WORK REQUEST — Please set down only the lines running from the one with "none -> brown tile F7:H8 level 1" through the last line of the entries, exactly as written and without any pictures.

RECORD EXTRACTS —
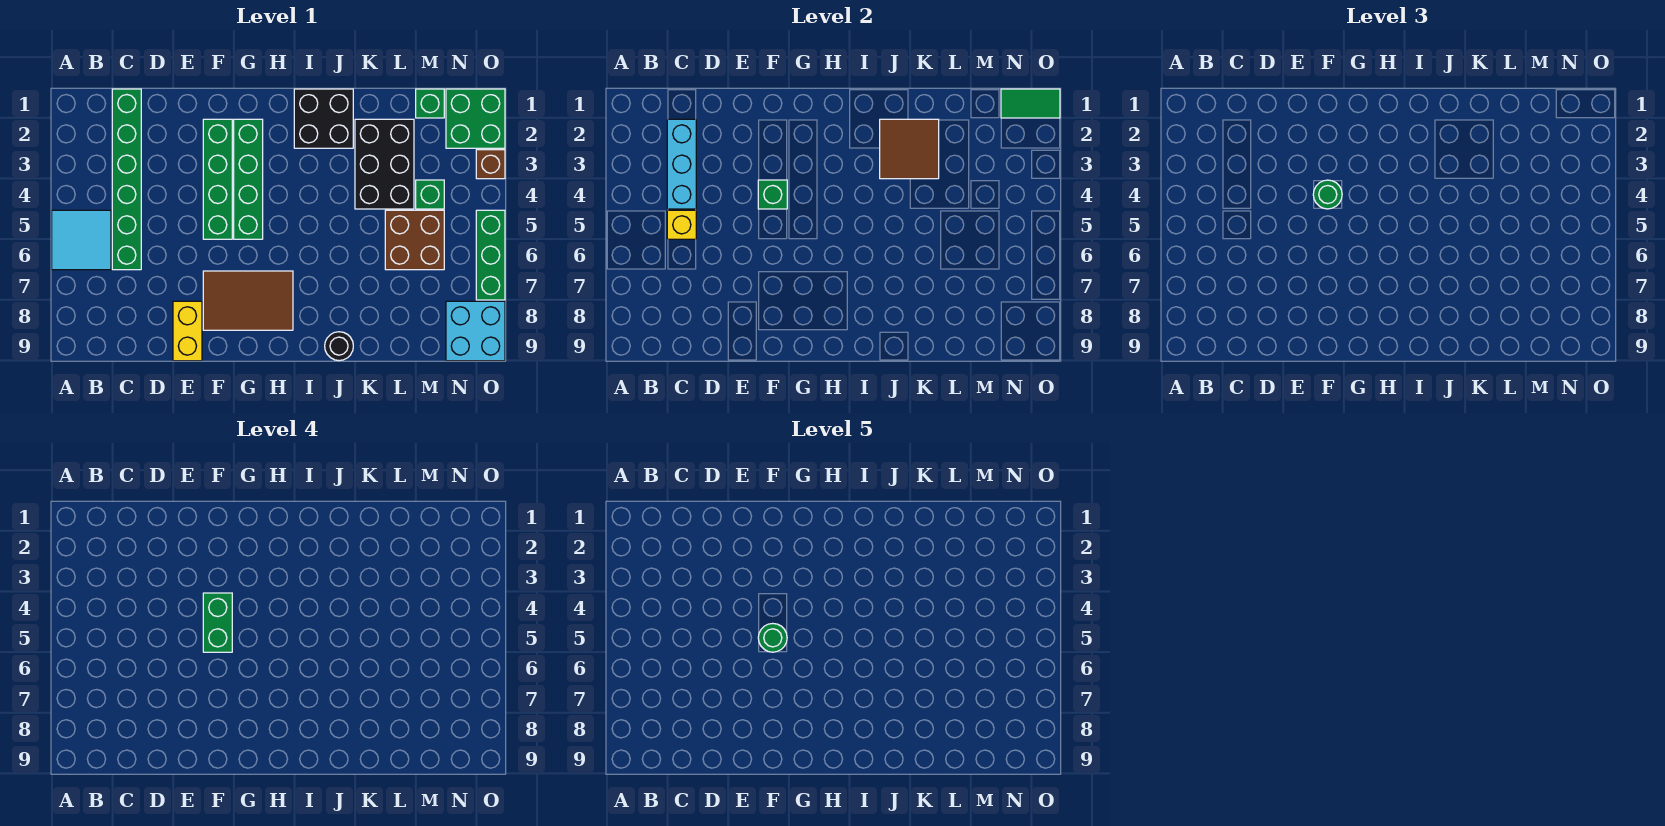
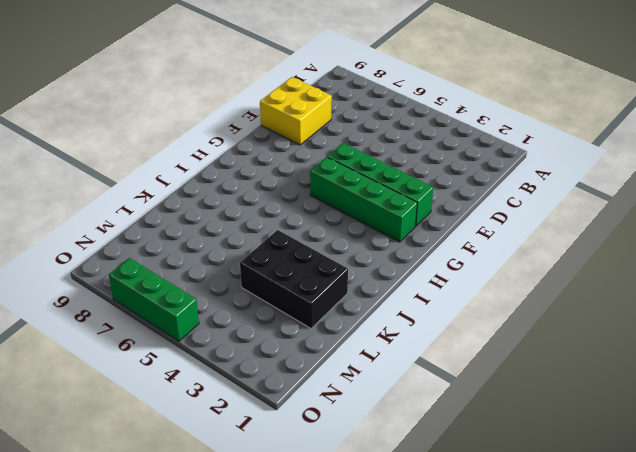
yellow brick D8:E9 level 1 -> yellow brick E8:E9 level 1
none -> cyan tile A5:B6 level 1
none -> green brick C1:C6 level 1
none -> brown tile F7:H8 level 1

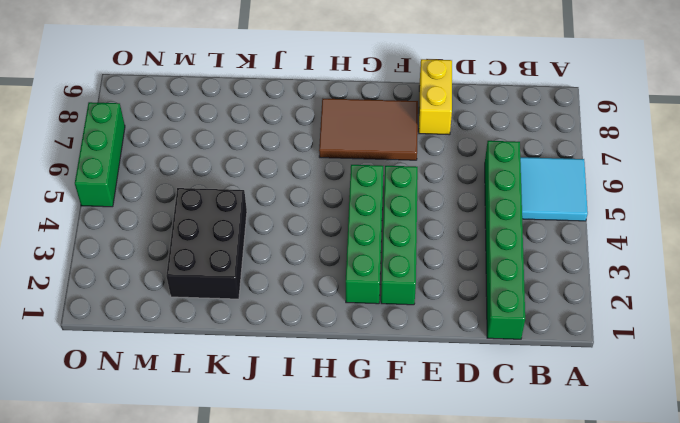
none -> black brick I1:J2 level 1
none -> black round brick J9 level 1
none -> brown brick L5:M6 level 1

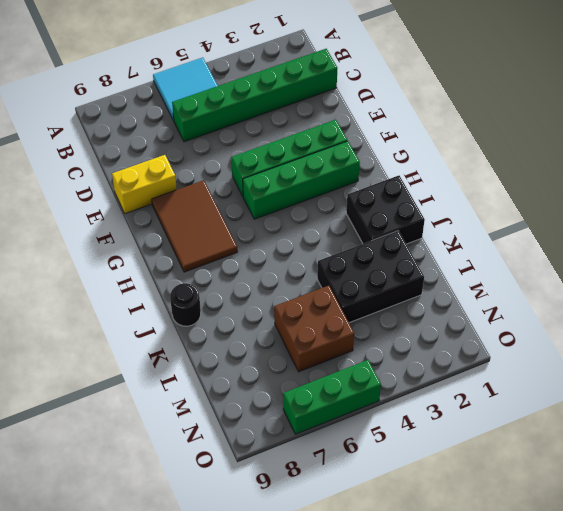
none -> green brick M1 level 1
none -> green brick M4 level 1
none -> green brick N1:O2 level 1

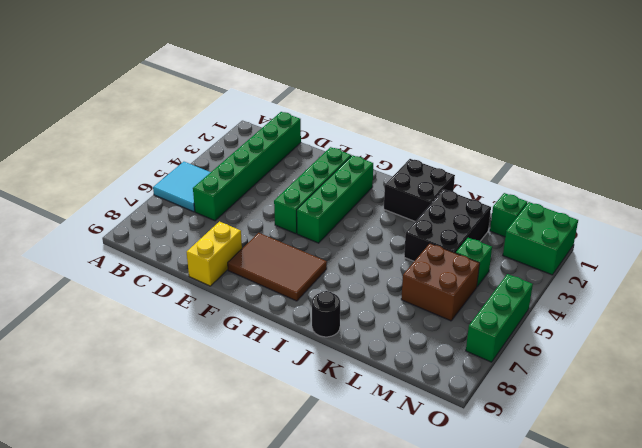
none -> cyan brick N8:O9 level 1
none -> brown brick O3 level 1
none -> cyan brick C2:C4 level 2

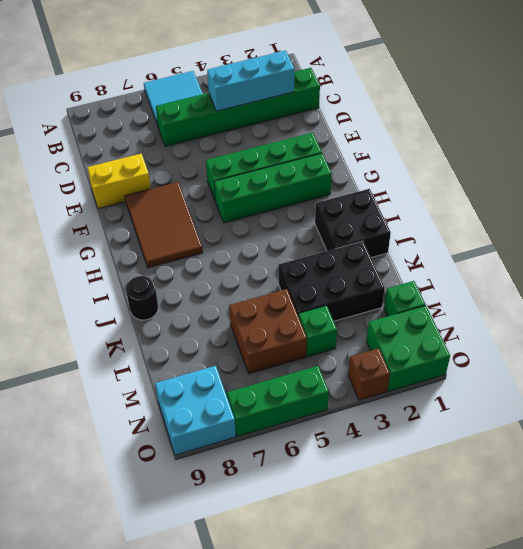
none -> yellow brick C5 level 2
none -> green brick F4 level 2
none -> brown tile J2:K3 level 2

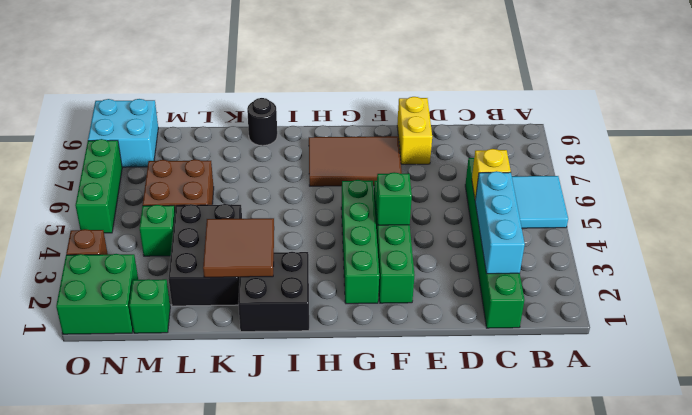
none -> green tile N1:O1 level 2
none -> green round brick F4 level 3
none -> green brick F4:F5 level 4

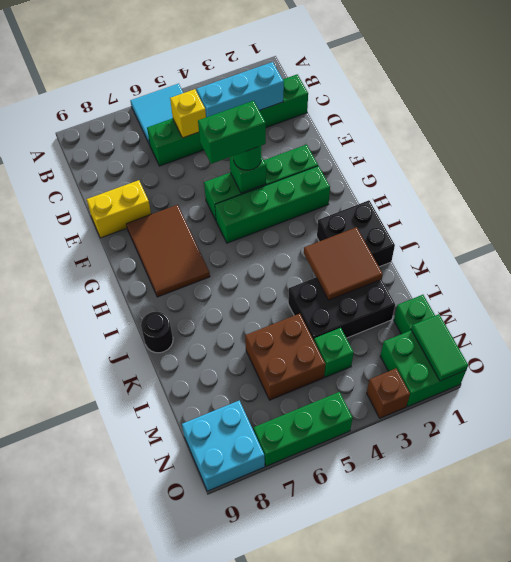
none -> green round brick F5 level 5

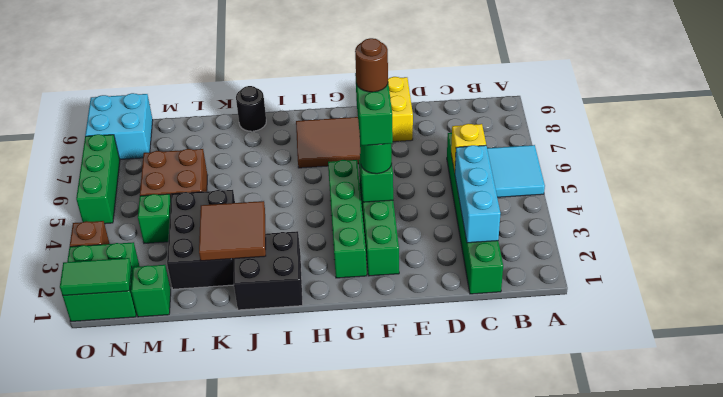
brown round brick F5 level 5 -> green round brick F5 level 5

OUTPUT FOR THIS EXERCISE —
none -> brown tile F7:H8 level 1

none -> black brick I1:J2 level 1
none -> black round brick J9 level 1
none -> brown brick L5:M6 level 1

none -> green brick M1 level 1
none -> green brick M4 level 1
none -> green brick N1:O2 level 1

none -> cyan brick N8:O9 level 1
none -> brown brick O3 level 1
none -> cyan brick C2:C4 level 2

none -> yellow brick C5 level 2
none -> green brick F4 level 2
none -> brown tile J2:K3 level 2

none -> green tile N1:O1 level 2
none -> green round brick F4 level 3
none -> green brick F4:F5 level 4

none -> green round brick F5 level 5

brown round brick F5 level 5 -> green round brick F5 level 5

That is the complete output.